Each line from the first down to the one containing "(713, 713) = (617, 177): white" should be returned exactly as it appears below.

======== Provided records ========

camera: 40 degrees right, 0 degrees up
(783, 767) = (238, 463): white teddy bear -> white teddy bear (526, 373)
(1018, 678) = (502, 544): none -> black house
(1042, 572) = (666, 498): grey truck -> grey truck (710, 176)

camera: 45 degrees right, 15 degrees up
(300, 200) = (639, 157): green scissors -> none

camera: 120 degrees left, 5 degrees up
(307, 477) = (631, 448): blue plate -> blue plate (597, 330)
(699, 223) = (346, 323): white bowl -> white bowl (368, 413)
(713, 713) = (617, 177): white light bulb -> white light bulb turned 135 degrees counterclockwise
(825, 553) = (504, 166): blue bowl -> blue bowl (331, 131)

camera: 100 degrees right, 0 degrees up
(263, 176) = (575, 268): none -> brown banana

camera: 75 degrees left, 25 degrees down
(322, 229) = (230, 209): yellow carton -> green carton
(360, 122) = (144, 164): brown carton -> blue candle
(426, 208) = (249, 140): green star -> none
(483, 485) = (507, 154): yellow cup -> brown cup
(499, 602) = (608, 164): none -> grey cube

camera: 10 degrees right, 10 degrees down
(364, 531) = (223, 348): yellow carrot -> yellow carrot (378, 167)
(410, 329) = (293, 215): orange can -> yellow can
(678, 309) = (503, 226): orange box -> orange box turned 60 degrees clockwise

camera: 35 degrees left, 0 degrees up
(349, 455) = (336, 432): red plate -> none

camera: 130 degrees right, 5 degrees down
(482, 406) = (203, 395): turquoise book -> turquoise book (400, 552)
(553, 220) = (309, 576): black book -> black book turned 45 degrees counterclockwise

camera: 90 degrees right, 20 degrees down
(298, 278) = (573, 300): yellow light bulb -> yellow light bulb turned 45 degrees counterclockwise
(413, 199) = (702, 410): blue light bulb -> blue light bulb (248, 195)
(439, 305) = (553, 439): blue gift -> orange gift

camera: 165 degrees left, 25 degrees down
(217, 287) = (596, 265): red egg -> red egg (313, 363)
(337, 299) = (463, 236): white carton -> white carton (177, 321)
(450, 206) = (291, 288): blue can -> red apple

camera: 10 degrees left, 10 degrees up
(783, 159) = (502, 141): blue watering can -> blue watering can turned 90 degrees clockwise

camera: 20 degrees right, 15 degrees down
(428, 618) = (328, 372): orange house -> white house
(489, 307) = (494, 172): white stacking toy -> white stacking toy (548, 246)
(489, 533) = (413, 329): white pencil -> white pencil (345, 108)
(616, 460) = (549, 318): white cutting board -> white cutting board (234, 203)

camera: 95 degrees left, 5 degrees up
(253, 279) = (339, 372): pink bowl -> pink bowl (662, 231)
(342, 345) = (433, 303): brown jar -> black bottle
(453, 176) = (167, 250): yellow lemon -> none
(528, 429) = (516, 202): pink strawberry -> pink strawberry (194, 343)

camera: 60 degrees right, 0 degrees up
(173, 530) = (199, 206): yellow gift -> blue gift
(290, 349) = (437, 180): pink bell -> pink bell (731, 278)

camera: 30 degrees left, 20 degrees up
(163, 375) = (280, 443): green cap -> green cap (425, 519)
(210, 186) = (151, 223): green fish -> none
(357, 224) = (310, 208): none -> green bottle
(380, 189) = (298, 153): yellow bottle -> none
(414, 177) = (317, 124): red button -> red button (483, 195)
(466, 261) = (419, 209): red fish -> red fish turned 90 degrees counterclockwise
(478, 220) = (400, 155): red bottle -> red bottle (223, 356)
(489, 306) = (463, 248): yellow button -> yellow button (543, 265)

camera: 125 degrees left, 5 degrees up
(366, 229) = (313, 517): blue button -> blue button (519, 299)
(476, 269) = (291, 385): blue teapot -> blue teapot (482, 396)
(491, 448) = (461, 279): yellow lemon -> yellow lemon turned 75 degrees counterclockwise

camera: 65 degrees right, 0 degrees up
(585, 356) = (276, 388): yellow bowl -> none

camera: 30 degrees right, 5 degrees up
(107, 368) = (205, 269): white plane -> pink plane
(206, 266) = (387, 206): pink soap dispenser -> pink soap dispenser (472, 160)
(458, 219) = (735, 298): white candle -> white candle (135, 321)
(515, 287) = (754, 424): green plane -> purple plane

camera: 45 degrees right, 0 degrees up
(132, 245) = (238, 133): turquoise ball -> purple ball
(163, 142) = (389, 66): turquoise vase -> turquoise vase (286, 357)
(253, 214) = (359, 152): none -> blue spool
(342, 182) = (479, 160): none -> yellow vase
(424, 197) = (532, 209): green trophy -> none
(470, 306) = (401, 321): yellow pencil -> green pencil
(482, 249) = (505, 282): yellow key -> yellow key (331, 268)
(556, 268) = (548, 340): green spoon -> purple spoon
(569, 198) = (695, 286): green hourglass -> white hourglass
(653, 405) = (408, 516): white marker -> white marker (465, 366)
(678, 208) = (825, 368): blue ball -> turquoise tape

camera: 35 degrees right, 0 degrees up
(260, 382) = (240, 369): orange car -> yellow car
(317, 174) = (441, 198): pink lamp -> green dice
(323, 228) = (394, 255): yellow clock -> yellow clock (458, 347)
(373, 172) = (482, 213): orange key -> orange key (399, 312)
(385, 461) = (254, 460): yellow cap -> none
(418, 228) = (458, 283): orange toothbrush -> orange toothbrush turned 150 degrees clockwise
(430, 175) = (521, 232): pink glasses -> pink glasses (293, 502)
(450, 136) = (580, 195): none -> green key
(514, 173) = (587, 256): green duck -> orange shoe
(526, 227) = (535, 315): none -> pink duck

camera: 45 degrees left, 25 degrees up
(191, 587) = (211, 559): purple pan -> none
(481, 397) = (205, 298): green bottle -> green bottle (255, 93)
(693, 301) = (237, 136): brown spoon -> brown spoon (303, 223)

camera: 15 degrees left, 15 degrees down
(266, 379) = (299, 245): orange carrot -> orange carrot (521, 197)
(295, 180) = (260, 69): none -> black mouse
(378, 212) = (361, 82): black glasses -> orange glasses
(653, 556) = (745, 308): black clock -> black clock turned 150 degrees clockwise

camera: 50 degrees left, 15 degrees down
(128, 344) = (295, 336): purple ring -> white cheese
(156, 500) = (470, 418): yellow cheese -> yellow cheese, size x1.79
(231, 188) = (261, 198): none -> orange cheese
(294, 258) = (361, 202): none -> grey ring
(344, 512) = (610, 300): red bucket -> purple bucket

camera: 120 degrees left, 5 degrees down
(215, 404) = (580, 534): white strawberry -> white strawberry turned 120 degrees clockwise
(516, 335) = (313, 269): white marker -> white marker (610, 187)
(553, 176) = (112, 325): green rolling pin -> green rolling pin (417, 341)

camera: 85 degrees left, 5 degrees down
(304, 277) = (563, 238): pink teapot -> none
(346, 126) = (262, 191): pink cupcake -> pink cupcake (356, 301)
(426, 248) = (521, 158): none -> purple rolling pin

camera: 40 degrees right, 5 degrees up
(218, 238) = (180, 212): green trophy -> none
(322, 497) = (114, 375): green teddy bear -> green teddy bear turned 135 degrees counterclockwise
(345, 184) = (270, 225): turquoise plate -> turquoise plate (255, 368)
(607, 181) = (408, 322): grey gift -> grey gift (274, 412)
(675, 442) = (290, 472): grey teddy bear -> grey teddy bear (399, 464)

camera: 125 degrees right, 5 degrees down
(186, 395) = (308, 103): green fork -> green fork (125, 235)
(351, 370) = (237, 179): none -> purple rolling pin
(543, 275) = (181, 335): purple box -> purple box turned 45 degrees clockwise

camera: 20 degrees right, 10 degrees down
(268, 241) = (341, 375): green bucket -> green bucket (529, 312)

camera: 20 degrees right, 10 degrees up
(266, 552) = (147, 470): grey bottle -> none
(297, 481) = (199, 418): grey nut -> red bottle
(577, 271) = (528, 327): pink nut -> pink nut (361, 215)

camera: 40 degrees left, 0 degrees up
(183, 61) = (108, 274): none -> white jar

========

- _Reply_:
camera: 40 degrees right, 0 degrees up
(783, 767) = (238, 463): white teddy bear -> white teddy bear (526, 373)
(1018, 678) = (502, 544): none -> black house
(1042, 572) = (666, 498): grey truck -> grey truck (710, 176)

camera: 45 degrees right, 15 degrees up
(300, 200) = (639, 157): green scissors -> none

camera: 120 degrees left, 5 degrees up
(307, 477) = (631, 448): blue plate -> blue plate (597, 330)
(699, 223) = (346, 323): white bowl -> white bowl (368, 413)
(713, 713) = (617, 177): white light bulb -> white light bulb turned 135 degrees counterclockwise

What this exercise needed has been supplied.